Segment Start: DATA BLOCK

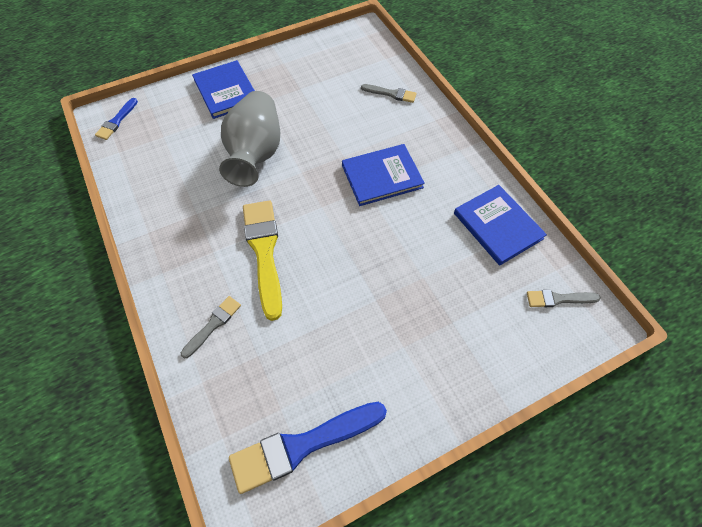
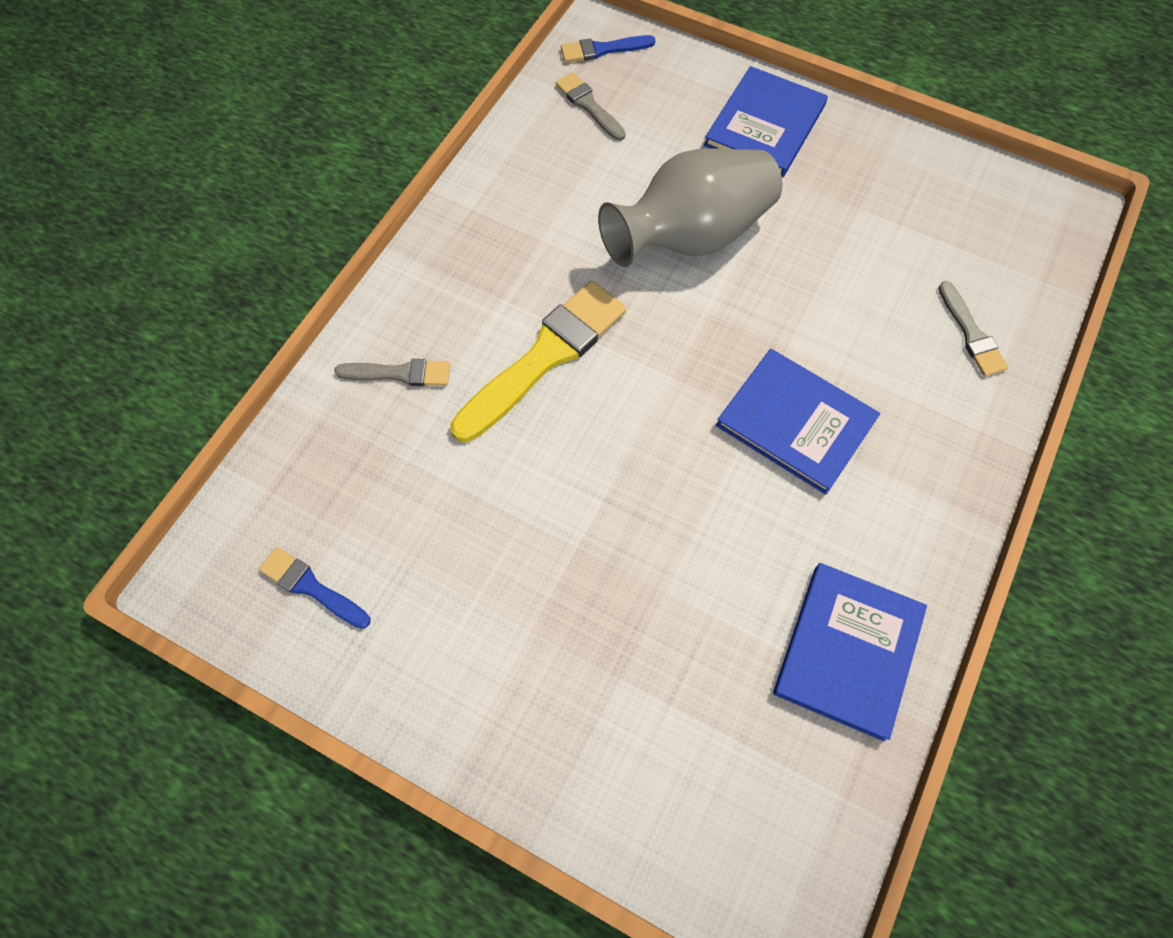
camera: 55 degrees right, 5 degrees up
blue brush [229,402,387,494] -> blue brush [259,547,371,629], size x0.52
grey brush [527,290,601,307] -> grey brush moved to [556,72,626,141]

Segment End: DATA BLOCK

§ WHAT TO PRODUCE
What's needed is every line above, retyped exactly and free of pictures.

§ ANSWER TO THIS EXERCISE
camera: 55 degrees right, 5 degrees up
blue brush [229,402,387,494] -> blue brush [259,547,371,629], size x0.52
grey brush [527,290,601,307] -> grey brush moved to [556,72,626,141]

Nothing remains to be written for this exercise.